* [Exercise] Could you restate the data word for word and drop the pictures?

Per-object polygon outlines
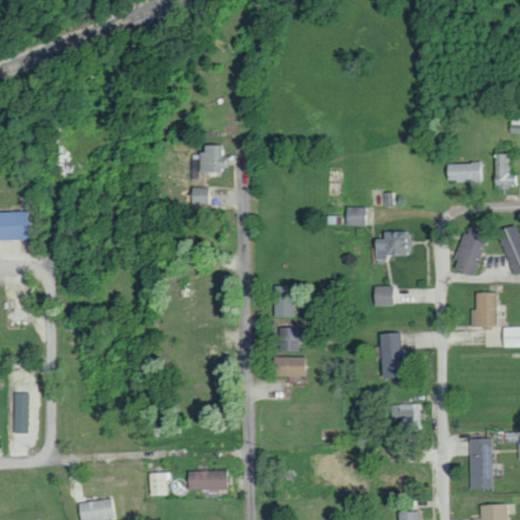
[(515,189),(516,153),(496,153),(496,188),(515,189)]
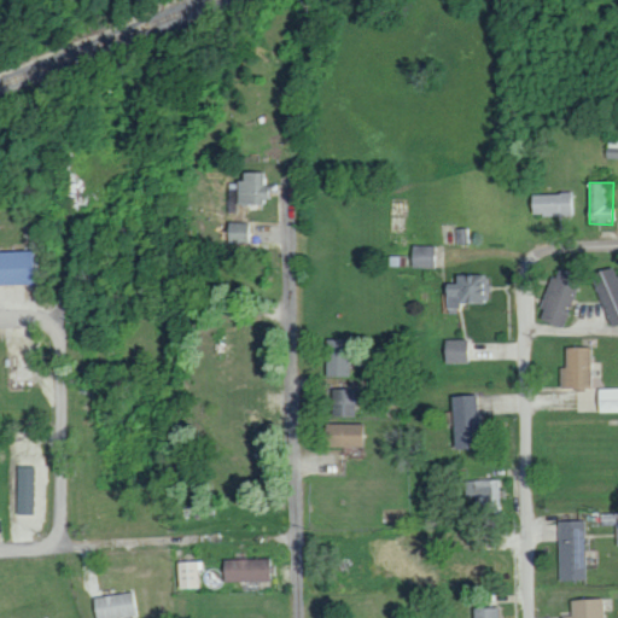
[(530,215),(573,215),(573,192),(530,193),(530,215)]
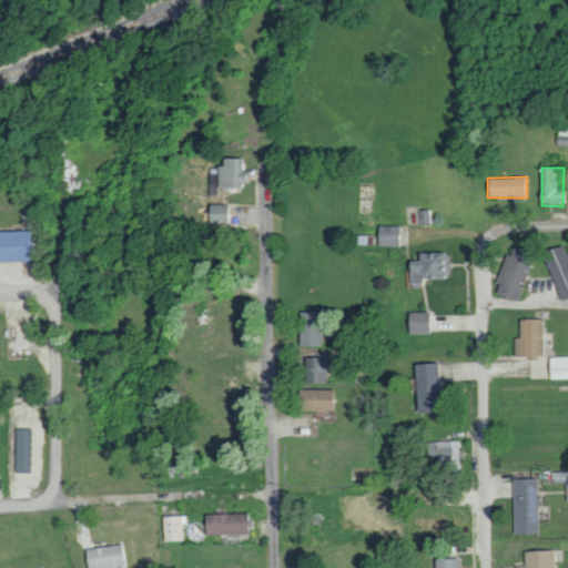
[(227,203),(209,204),(210,223),(229,223),(227,203)]
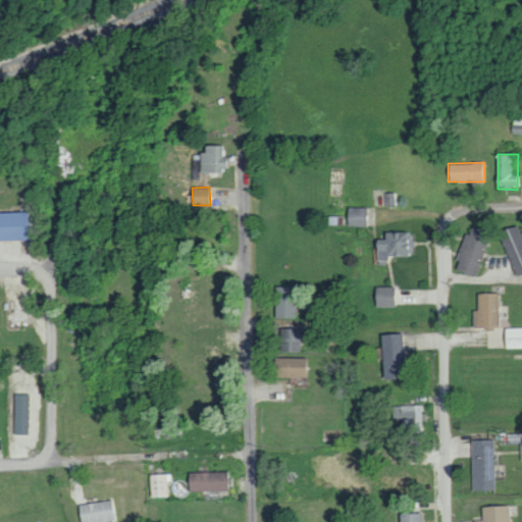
[(347,224),(369,225),(369,207),(348,206),(347,224)]
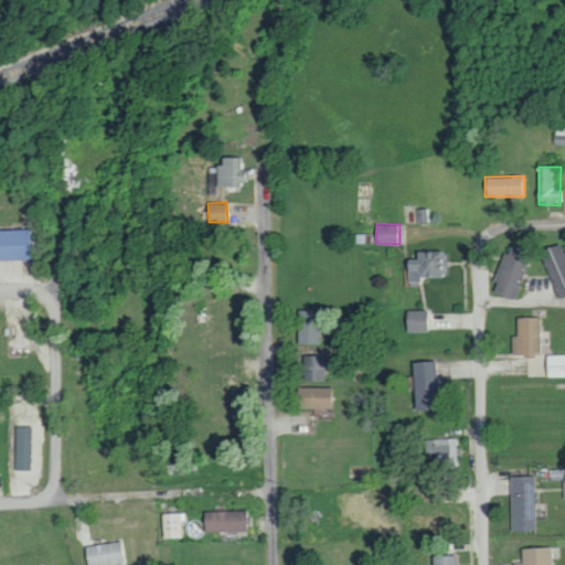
[(0,228),(0,259),(29,259),(28,228),(0,228)]
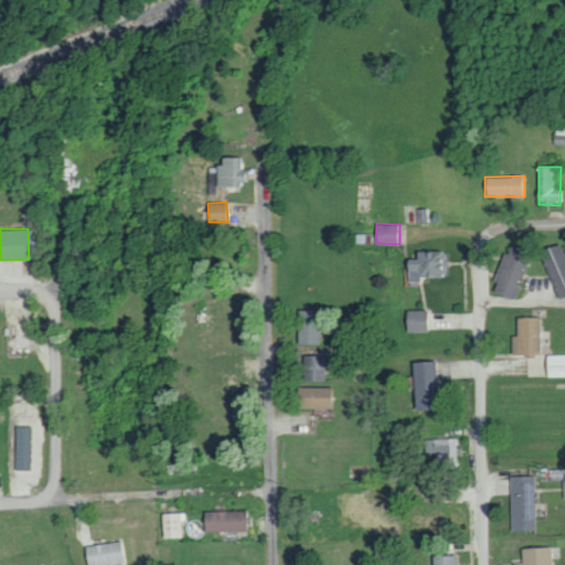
[(564,247),(563,242),(540,249),(557,298),(564,295),(564,247)]
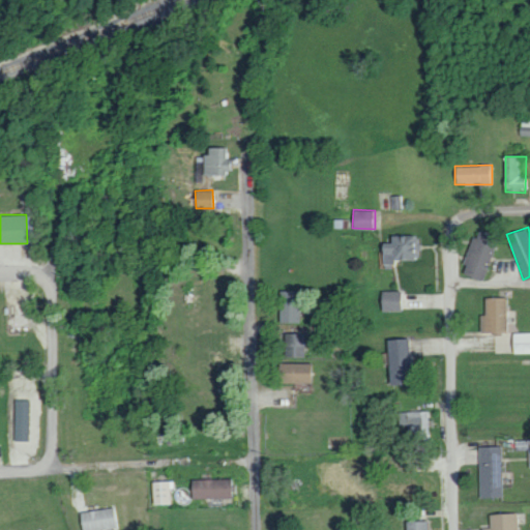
[(463,264),(465,265),(462,274),(481,281),(498,235),(476,228),(463,264)]
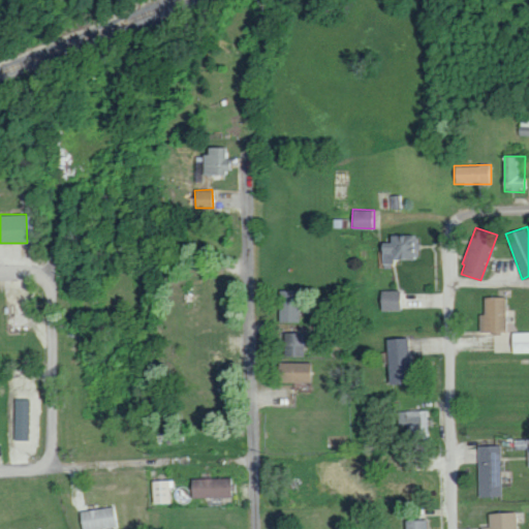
[(389,236),(390,241),(380,242),(381,263),(392,263),(392,258),(418,258),(418,235),(389,236)]
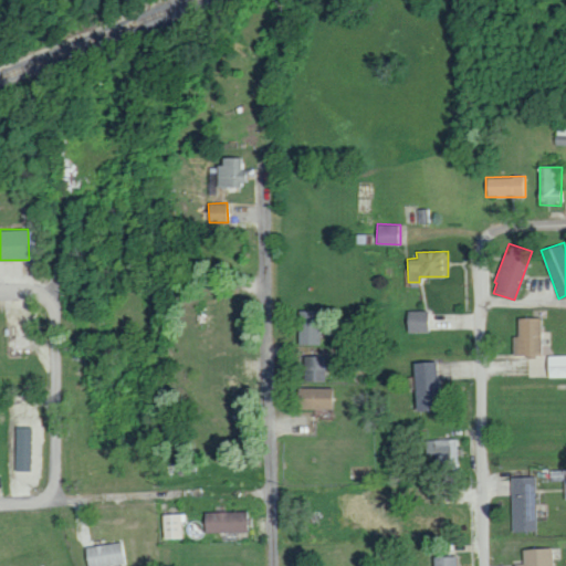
[(300,344),(321,344),(321,310),(299,310),(300,344)]
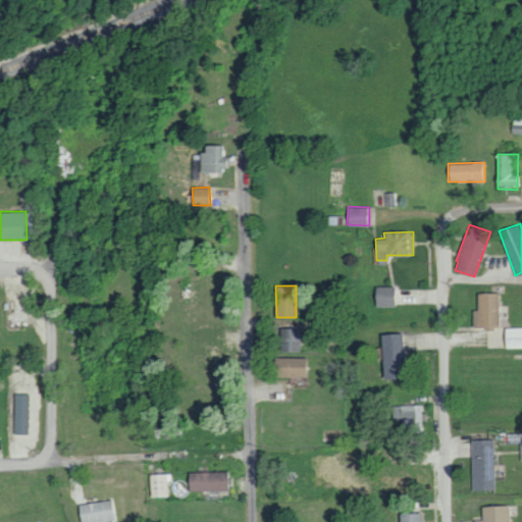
[(375,307),(394,306),(394,285),(375,286),(375,307)]
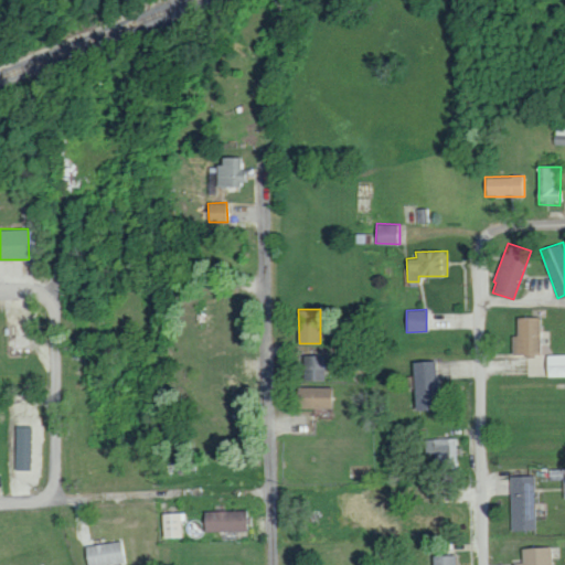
[(540,354),(539,316),(516,317),(516,334),(511,334),(512,354),(540,354)]
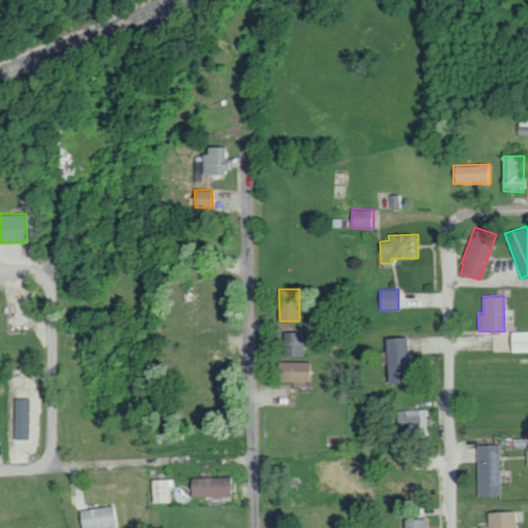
[(304,332),(285,331),(284,355),(303,356),(304,332)]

* [Result of this task]
[(515,189),(516,153),(496,153),(496,188),(515,189)]
[(530,215),(573,215),(573,192),(530,193),(530,215)]
[(227,203),(209,204),(210,223),(229,223),(227,203)]
[(347,224),(369,225),(369,207),(348,206),(347,224)]
[(0,228),(0,259),(29,259),(28,228),(0,228)]
[(564,247),(563,242),(540,249),(557,298),(564,295),(564,247)]
[(463,264),(465,265),(462,274),(481,281),(498,235),(476,228),(463,264)]
[(389,236),(390,241),(380,242),(381,263),(392,263),(392,258),(418,258),(418,235),(389,236)]
[(300,344),(321,344),(321,310),(299,310),(300,344)]
[(375,307),(394,306),(394,285),(375,286),(375,307)]
[(540,354),(539,316),(516,317),(516,334),(511,334),(512,354),(540,354)]
[(304,332),(285,331),(284,355),(303,356),(304,332)]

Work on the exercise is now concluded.